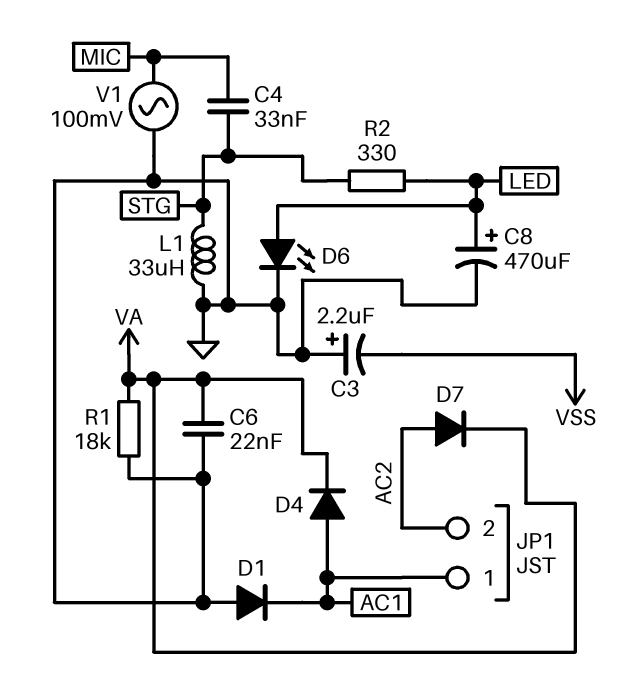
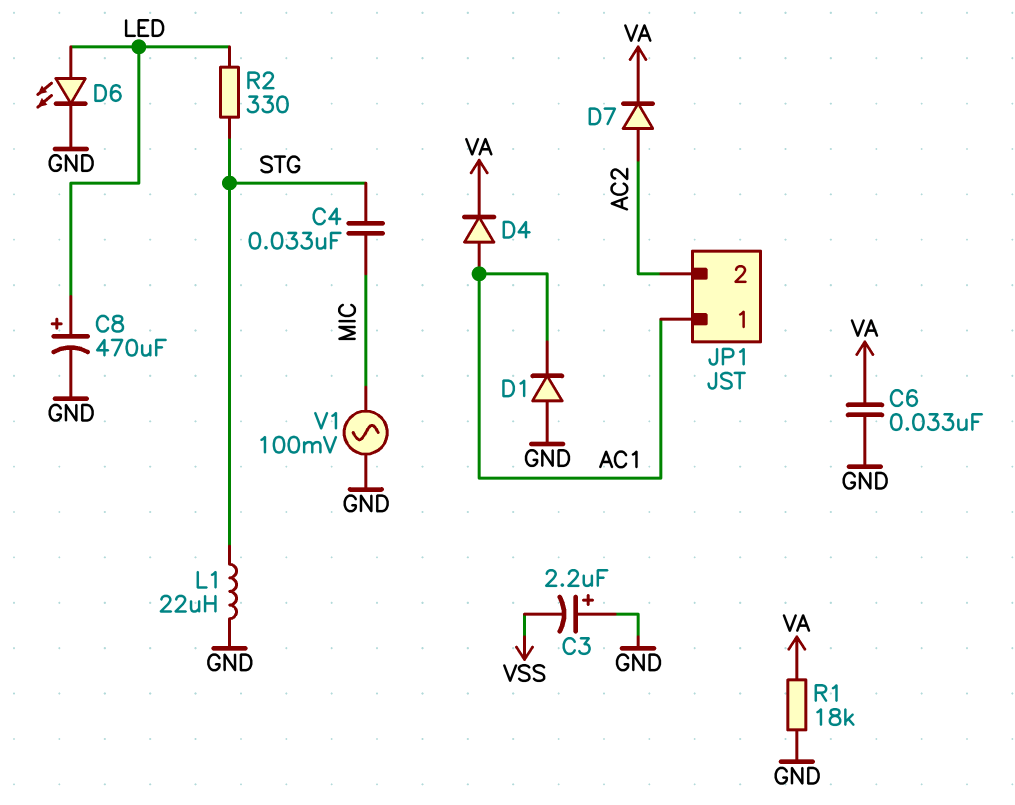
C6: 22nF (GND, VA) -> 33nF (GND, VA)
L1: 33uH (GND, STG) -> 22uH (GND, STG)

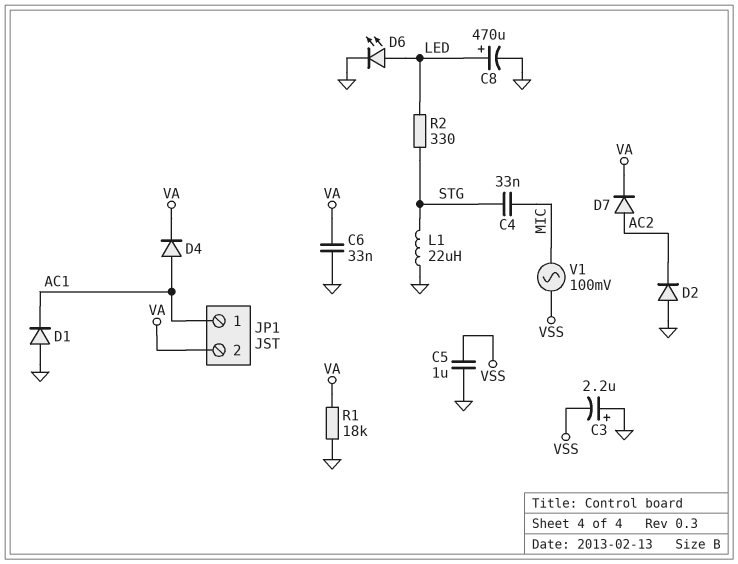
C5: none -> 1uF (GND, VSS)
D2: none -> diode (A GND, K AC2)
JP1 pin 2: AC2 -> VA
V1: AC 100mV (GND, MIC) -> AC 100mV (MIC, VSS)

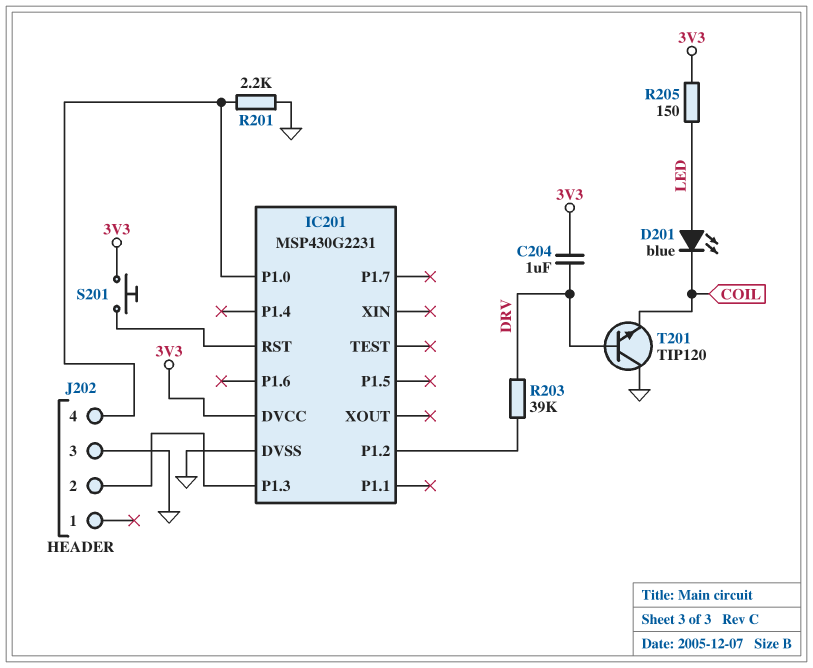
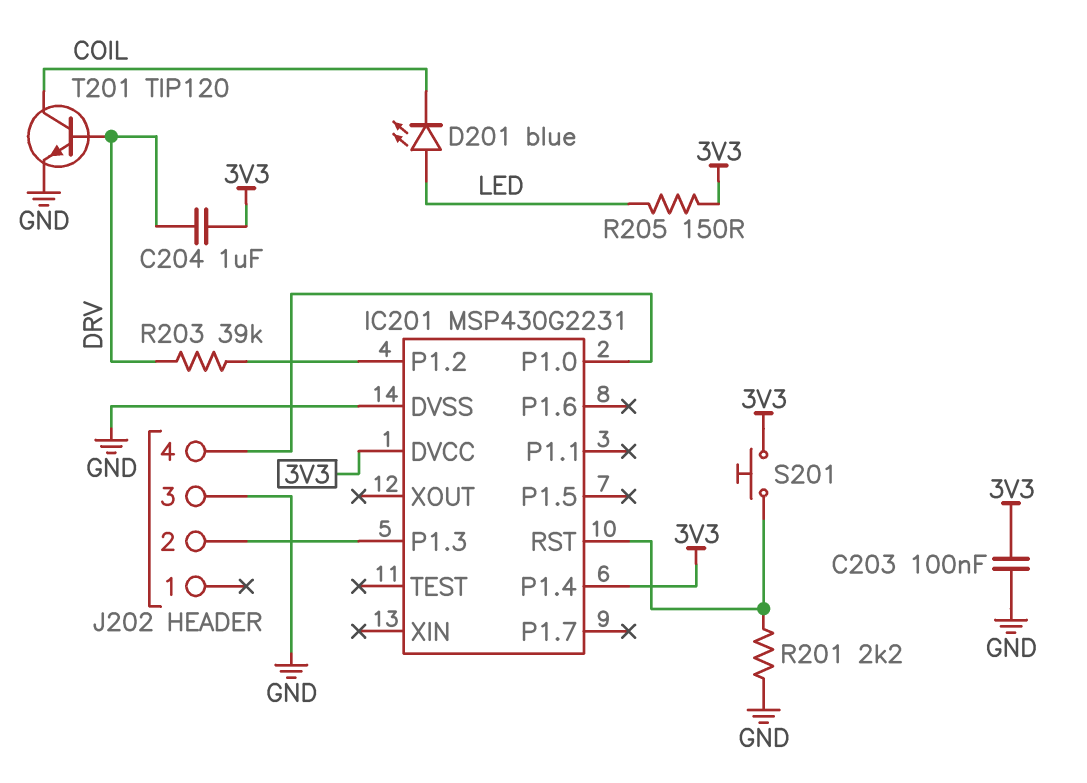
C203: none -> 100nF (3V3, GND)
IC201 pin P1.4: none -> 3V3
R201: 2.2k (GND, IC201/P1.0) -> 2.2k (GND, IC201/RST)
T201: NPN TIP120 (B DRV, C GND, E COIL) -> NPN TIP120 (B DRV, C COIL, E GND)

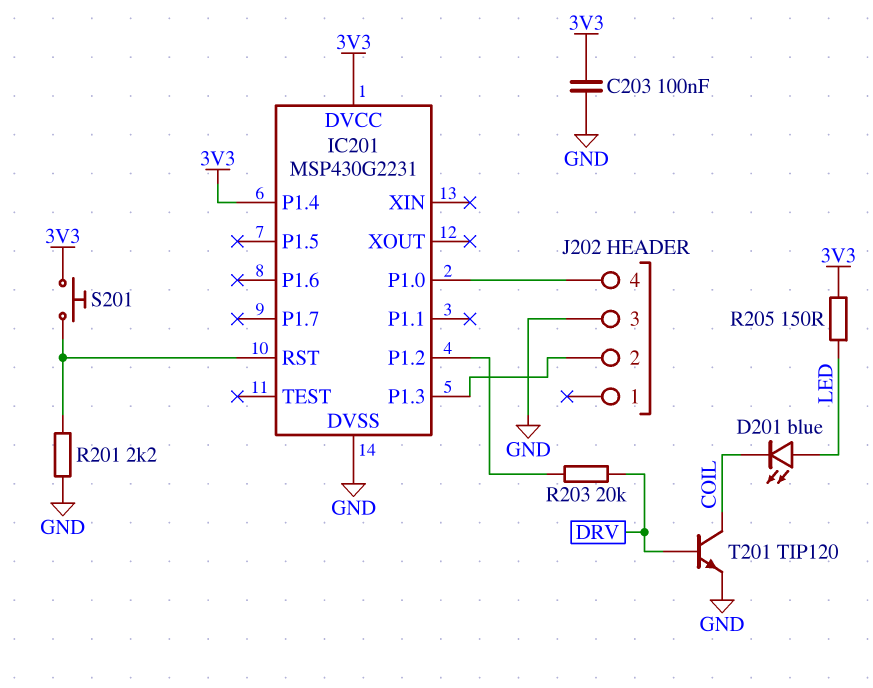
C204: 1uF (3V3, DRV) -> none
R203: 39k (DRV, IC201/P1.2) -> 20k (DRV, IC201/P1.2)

» **PROMPT**:
Transcribe word for word only the lines from the one with "JP1 pin 2: AC2 -> VA" through the end of the listing; every picture is to be omitted.

» **SOLVED EXERCISE**:
JP1 pin 2: AC2 -> VA
V1: AC 100mV (GND, MIC) -> AC 100mV (MIC, VSS)

C203: none -> 100nF (3V3, GND)
IC201 pin P1.4: none -> 3V3
R201: 2.2k (GND, IC201/P1.0) -> 2.2k (GND, IC201/RST)
T201: NPN TIP120 (B DRV, C GND, E COIL) -> NPN TIP120 (B DRV, C COIL, E GND)

C204: 1uF (3V3, DRV) -> none
R203: 39k (DRV, IC201/P1.2) -> 20k (DRV, IC201/P1.2)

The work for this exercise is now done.